Task directions: Output the data in full. Keep every entry exactly as written.

####

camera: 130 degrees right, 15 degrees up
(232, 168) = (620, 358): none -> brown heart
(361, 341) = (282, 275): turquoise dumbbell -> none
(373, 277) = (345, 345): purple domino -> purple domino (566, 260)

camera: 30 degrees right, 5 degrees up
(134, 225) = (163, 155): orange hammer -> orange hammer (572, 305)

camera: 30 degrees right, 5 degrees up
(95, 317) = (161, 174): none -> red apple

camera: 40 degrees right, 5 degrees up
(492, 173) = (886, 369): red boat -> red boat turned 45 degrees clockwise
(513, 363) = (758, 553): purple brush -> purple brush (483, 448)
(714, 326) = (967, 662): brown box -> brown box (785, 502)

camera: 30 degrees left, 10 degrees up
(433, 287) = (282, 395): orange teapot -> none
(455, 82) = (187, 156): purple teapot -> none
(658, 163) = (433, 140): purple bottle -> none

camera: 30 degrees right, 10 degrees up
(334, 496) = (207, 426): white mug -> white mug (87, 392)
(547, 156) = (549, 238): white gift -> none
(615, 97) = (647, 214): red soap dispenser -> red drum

####

Solution:
camera: 130 degrees right, 15 degrees up
(232, 168) = (620, 358): none -> brown heart
(361, 341) = (282, 275): turquoise dumbbell -> none
(373, 277) = (345, 345): purple domino -> purple domino (566, 260)

camera: 30 degrees right, 5 degrees up
(134, 225) = (163, 155): orange hammer -> orange hammer (572, 305)

camera: 30 degrees right, 5 degrees up
(95, 317) = (161, 174): none -> red apple

camera: 40 degrees right, 5 degrees up
(492, 173) = (886, 369): red boat -> red boat turned 45 degrees clockwise
(513, 363) = (758, 553): purple brush -> purple brush (483, 448)
(714, 326) = (967, 662): brown box -> brown box (785, 502)

camera: 30 degrees left, 10 degrees up
(433, 287) = (282, 395): orange teapot -> none
(455, 82) = (187, 156): purple teapot -> none
(658, 163) = (433, 140): purple bottle -> none

camera: 30 degrees right, 10 degrees up
(334, 496) = (207, 426): white mug -> white mug (87, 392)
(547, 156) = (549, 238): white gift -> none
(615, 97) = (647, 214): red soap dispenser -> red drum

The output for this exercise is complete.